**Exercise requirements**
From the first line to the last, output the data exactly as it stands, minus its pictures.

**Information provided**
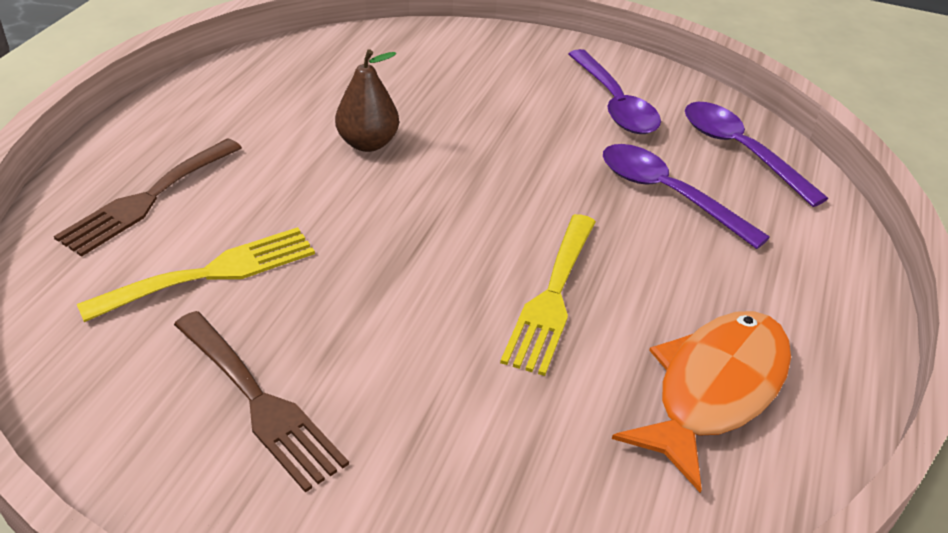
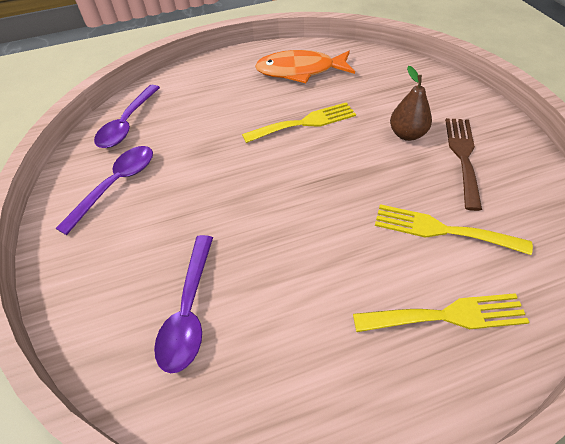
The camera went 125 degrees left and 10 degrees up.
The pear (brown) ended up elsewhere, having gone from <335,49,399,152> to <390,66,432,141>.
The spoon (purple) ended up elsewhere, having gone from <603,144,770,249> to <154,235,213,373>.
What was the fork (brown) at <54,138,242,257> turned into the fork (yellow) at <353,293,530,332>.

**Exercise result**
The camera went 125 degrees left and 10 degrees up.
The pear (brown) ended up elsewhere, having gone from <335,49,399,152> to <390,66,432,141>.
The spoon (purple) ended up elsewhere, having gone from <603,144,770,249> to <154,235,213,373>.
What was the fork (brown) at <54,138,242,257> turned into the fork (yellow) at <353,293,530,332>.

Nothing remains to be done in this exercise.